> [ASSIGNED TASK]:
Only the pictures should be dropped; every line of the data must come back exactly as written.

=== Begin Enclosure ===

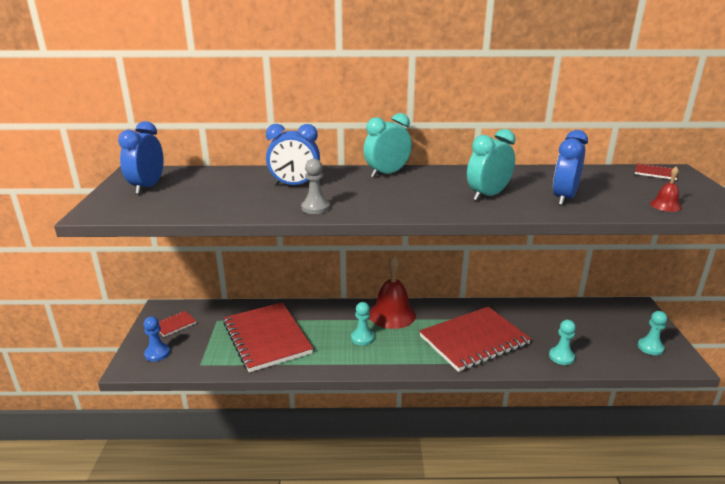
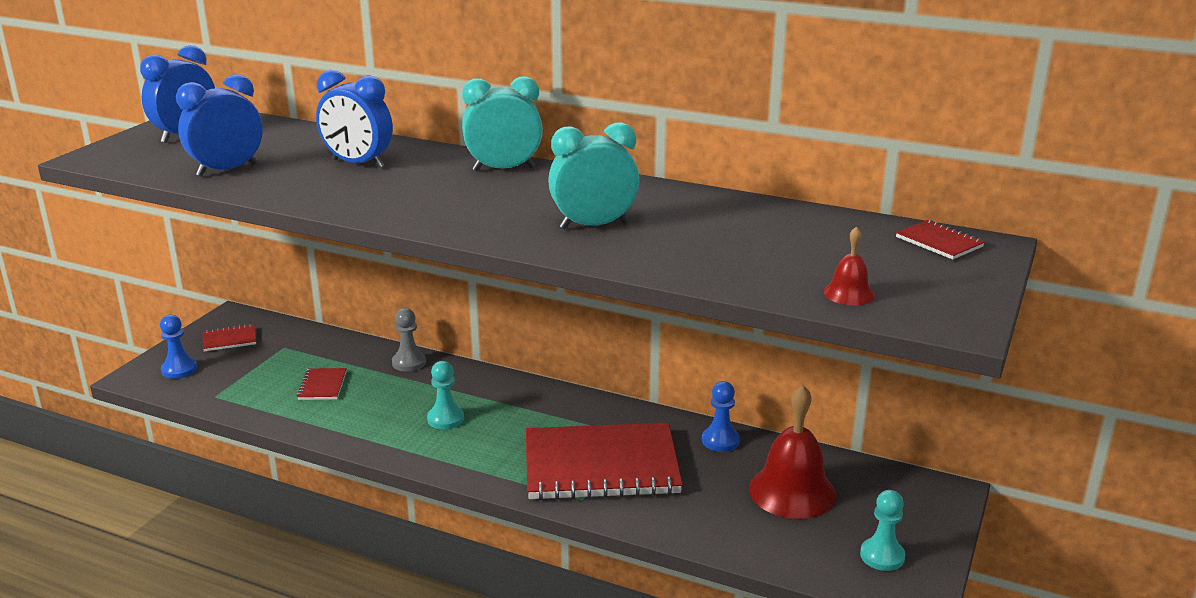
camera: 25 degrees right, 0 degrees up
(266, 338) = (322, 386): red notebook -> red notebook, size x0.41
(315, 208) = (338, 198): grey pawn -> grey pawn (409, 363)
(392, 314) = (520, 399): red bell -> red bell (792, 491)
(516, 309) = (720, 441): none -> blue pawn
(561, 357) = (711, 525): turquoise pawn -> none
(564, 198) = (702, 251): blue clock -> blue clock (227, 170)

=== End Enclosure ===

> [WRITTEN SOLUTION]:
camera: 25 degrees right, 0 degrees up
(266, 338) = (322, 386): red notebook -> red notebook, size x0.41
(315, 208) = (338, 198): grey pawn -> grey pawn (409, 363)
(392, 314) = (520, 399): red bell -> red bell (792, 491)
(516, 309) = (720, 441): none -> blue pawn
(561, 357) = (711, 525): turquoise pawn -> none
(564, 198) = (702, 251): blue clock -> blue clock (227, 170)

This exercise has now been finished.